─── Entries provided ───
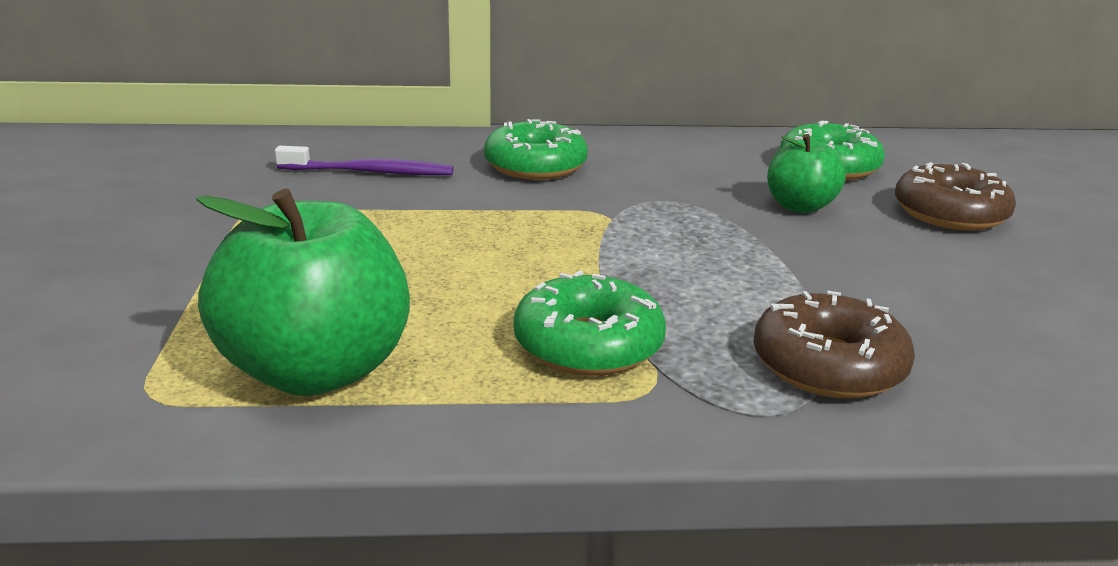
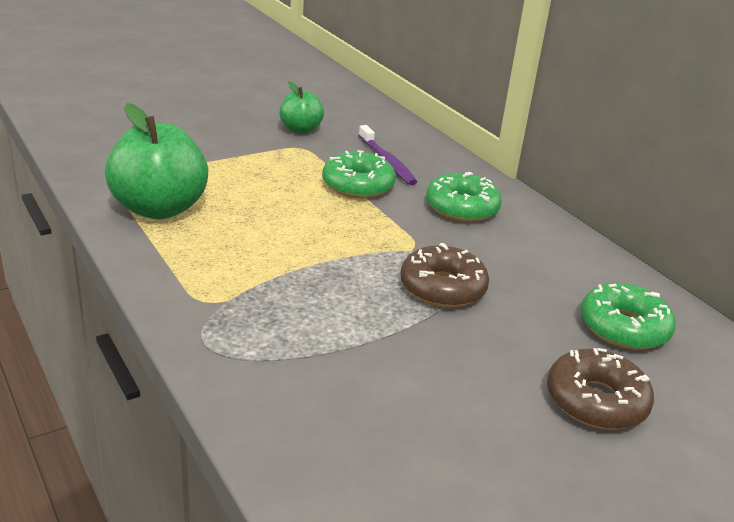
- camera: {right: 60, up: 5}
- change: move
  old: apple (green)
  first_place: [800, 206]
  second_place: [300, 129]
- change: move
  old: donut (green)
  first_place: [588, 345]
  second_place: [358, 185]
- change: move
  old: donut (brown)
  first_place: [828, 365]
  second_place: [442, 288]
───
─── Entries provided ───
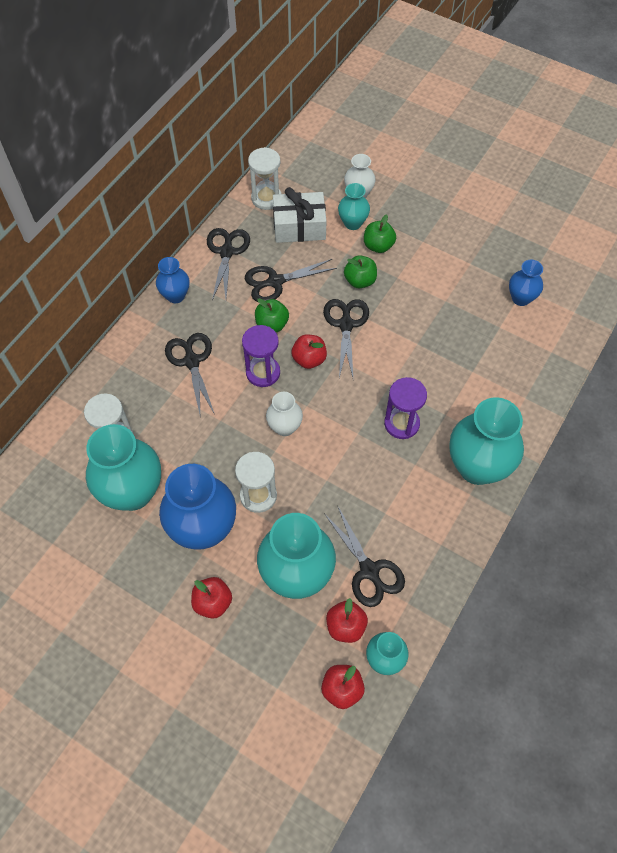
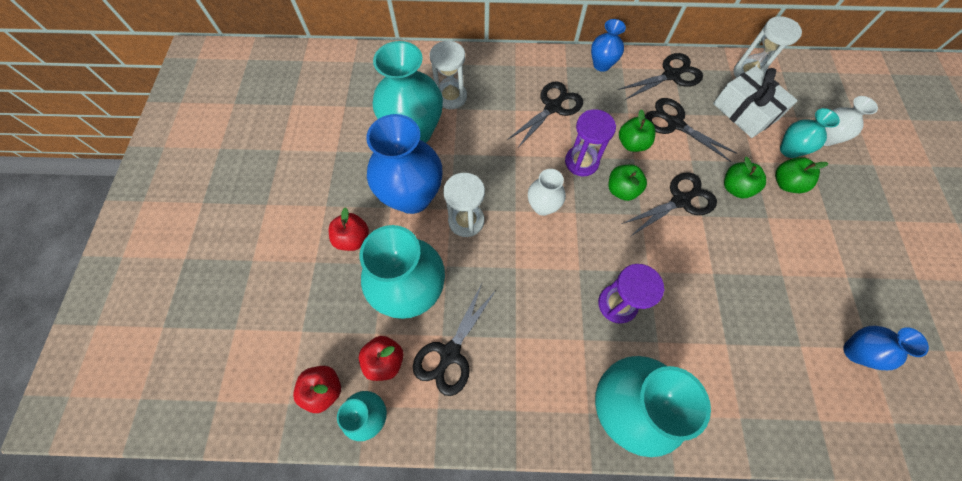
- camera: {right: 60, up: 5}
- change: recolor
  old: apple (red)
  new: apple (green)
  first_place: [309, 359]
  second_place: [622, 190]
───
Task directions: Set down precisely the lines above between the line holding "- change: recolor" and the line holding "second_place: [622, 190]", inclusive, and nothing beyond them.

Task answer:
- change: recolor
  old: apple (red)
  new: apple (green)
  first_place: [309, 359]
  second_place: [622, 190]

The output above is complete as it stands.